ACTIVITY: Without any pictures, retype exactly the lines from the one with "R4: 1k (+5V, N19) -> 1k (+5V, N36)" through the final line of the records.
Top of DATASET EXTRACT
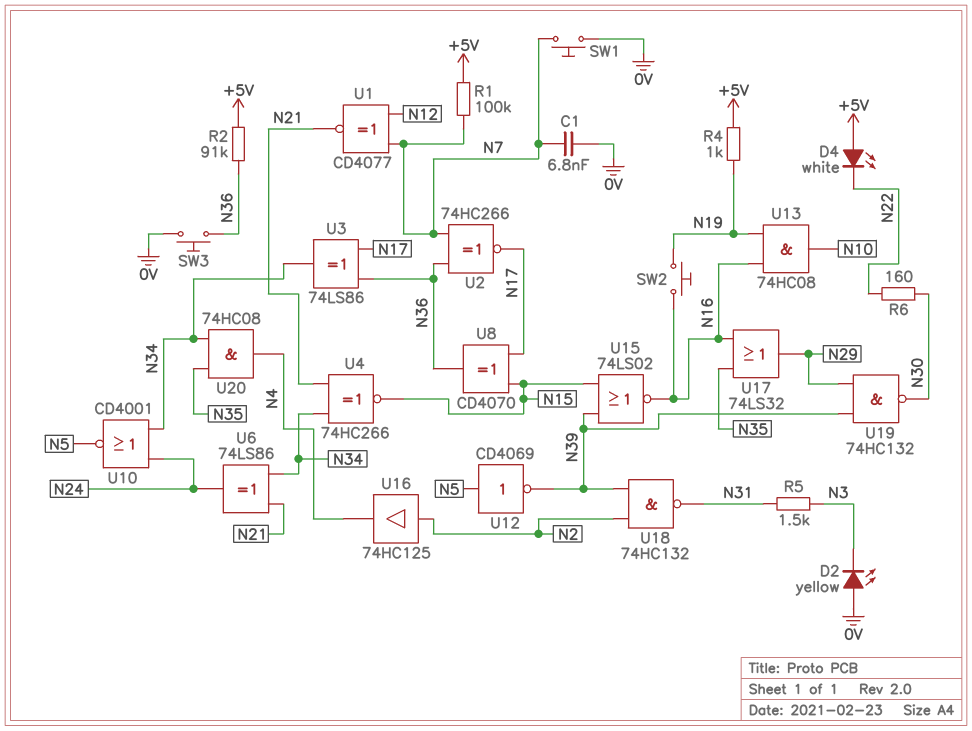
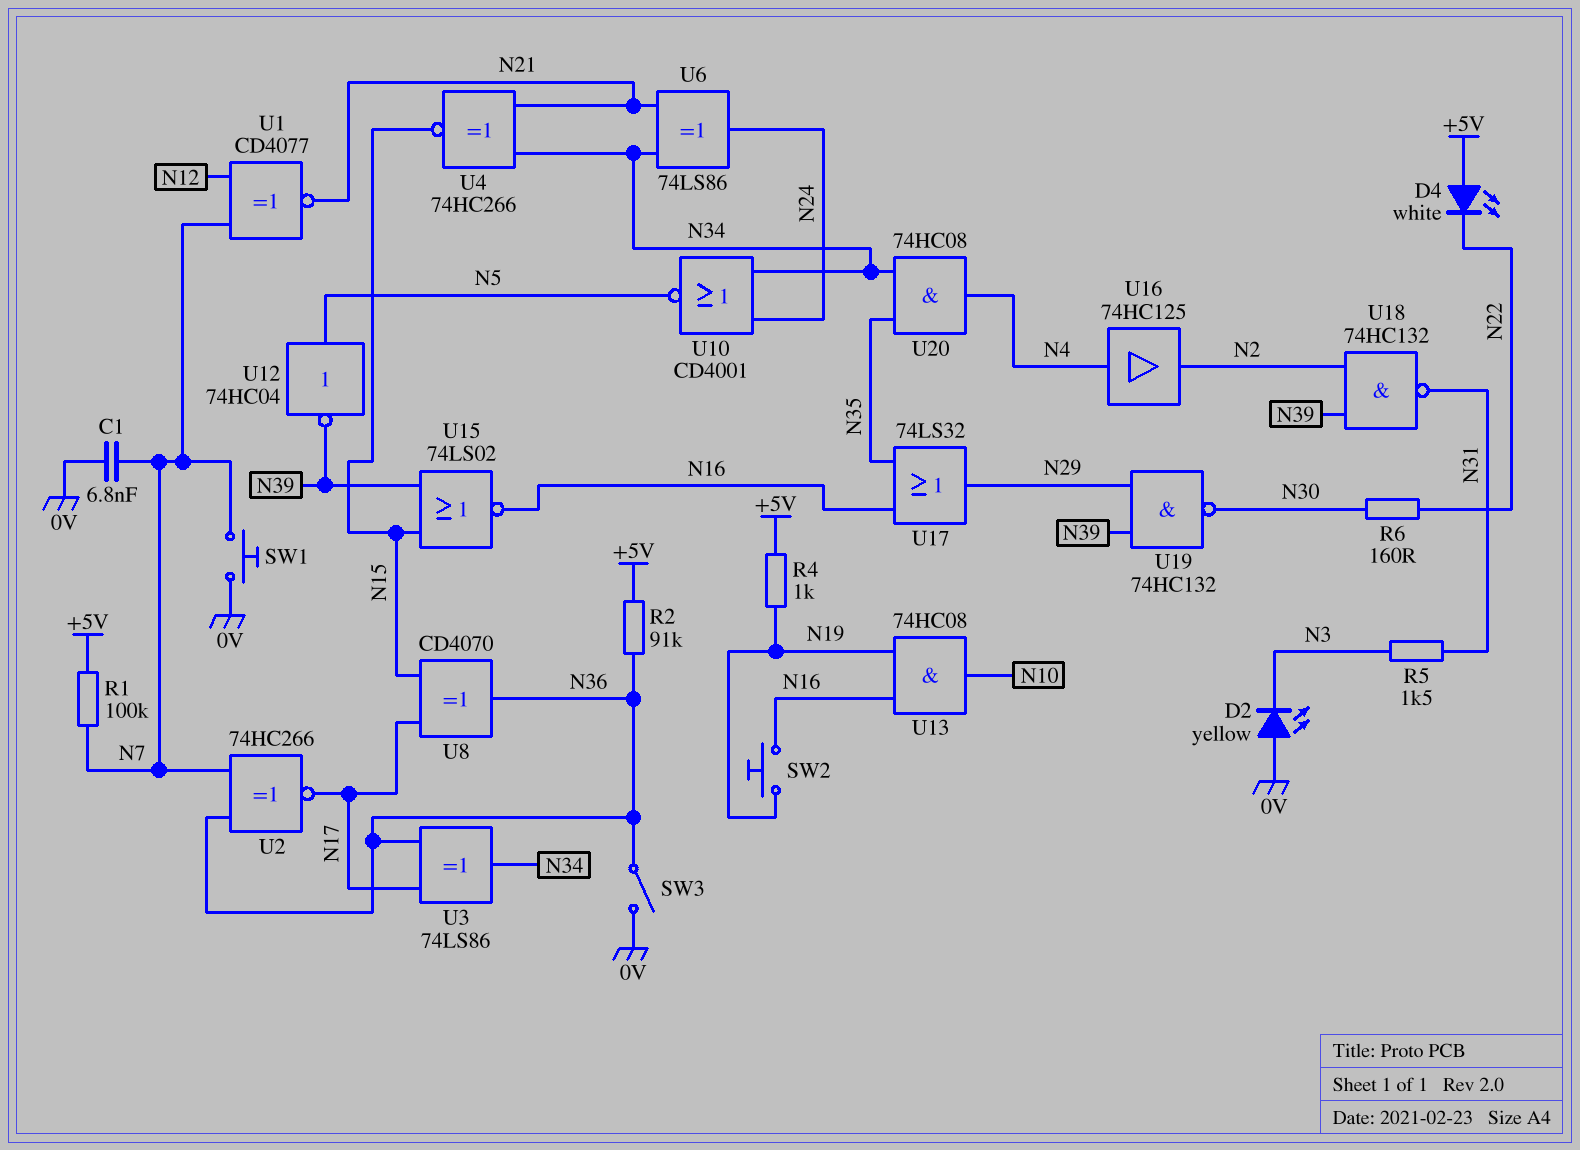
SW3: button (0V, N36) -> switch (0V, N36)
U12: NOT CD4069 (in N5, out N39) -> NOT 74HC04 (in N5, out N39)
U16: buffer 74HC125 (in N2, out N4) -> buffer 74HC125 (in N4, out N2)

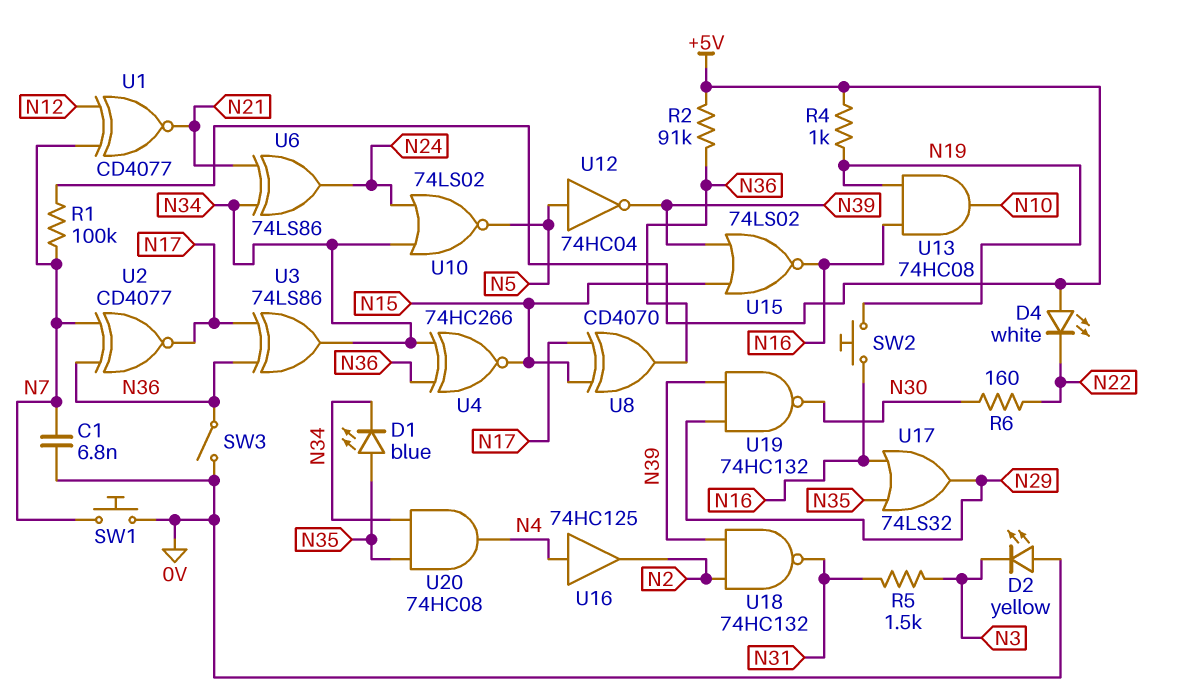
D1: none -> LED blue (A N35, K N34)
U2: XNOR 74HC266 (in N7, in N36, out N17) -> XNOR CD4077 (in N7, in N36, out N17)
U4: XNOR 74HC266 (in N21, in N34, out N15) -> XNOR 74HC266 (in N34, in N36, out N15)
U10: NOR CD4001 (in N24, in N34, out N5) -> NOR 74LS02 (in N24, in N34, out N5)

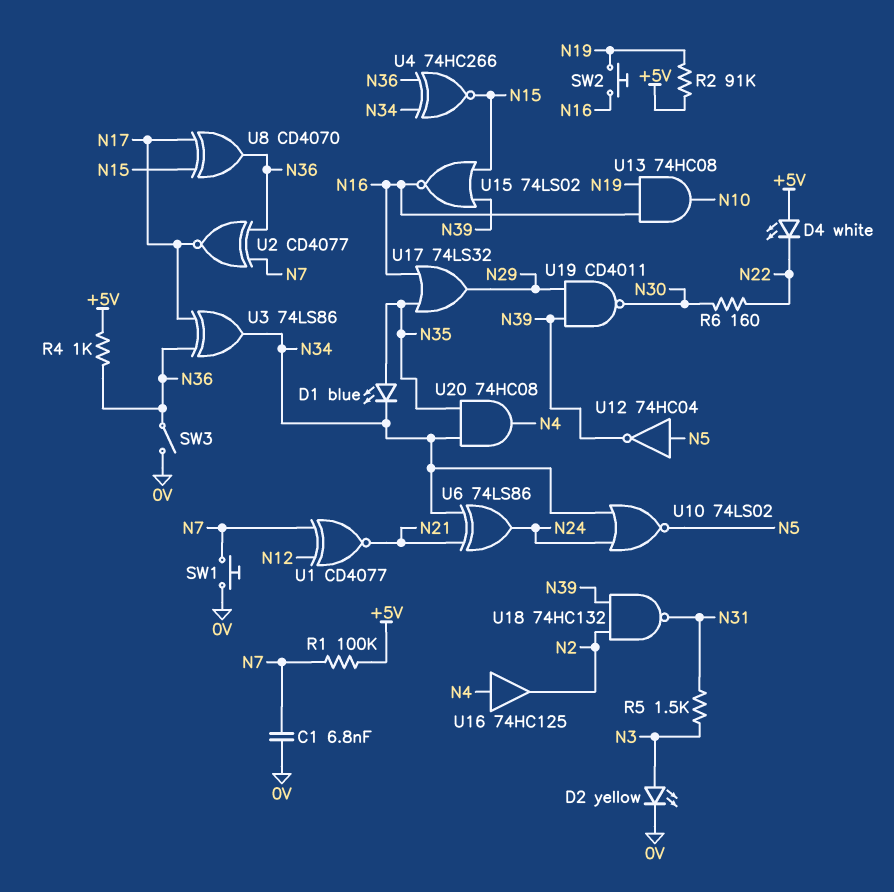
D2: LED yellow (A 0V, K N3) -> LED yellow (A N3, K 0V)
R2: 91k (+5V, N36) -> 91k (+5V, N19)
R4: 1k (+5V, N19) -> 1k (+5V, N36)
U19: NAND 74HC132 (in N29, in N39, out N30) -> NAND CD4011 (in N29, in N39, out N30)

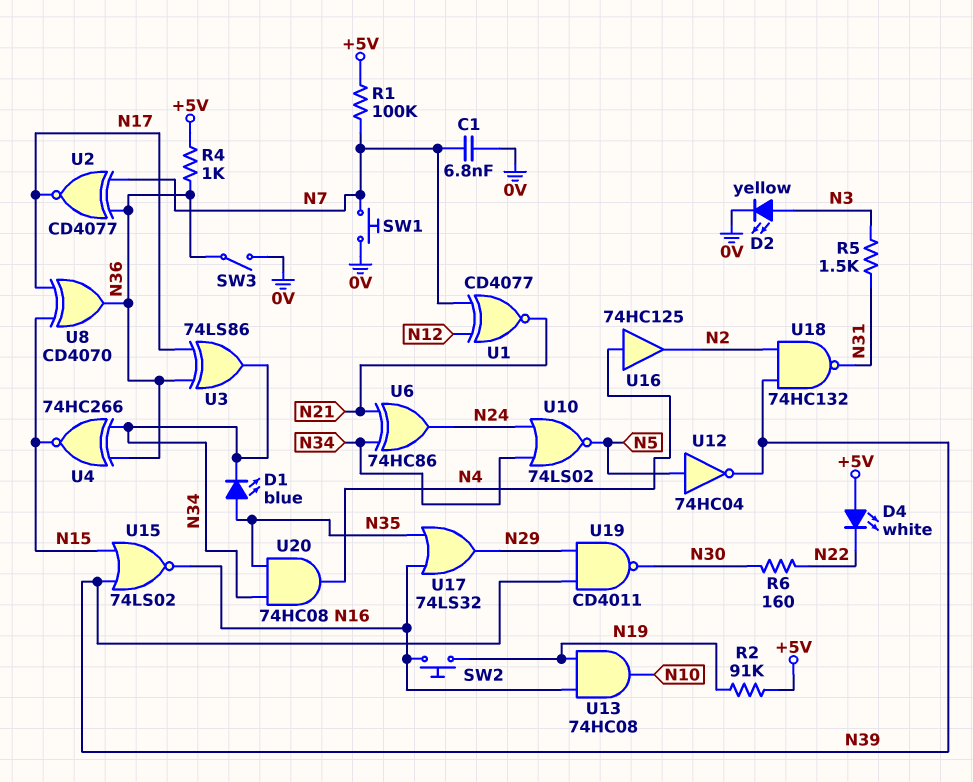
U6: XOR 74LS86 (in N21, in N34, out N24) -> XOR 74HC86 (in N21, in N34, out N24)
Bottom of DATASET EXTRACT
TASK SOLUTION:
R4: 1k (+5V, N19) -> 1k (+5V, N36)
U19: NAND 74HC132 (in N29, in N39, out N30) -> NAND CD4011 (in N29, in N39, out N30)

U6: XOR 74LS86 (in N21, in N34, out N24) -> XOR 74HC86 (in N21, in N34, out N24)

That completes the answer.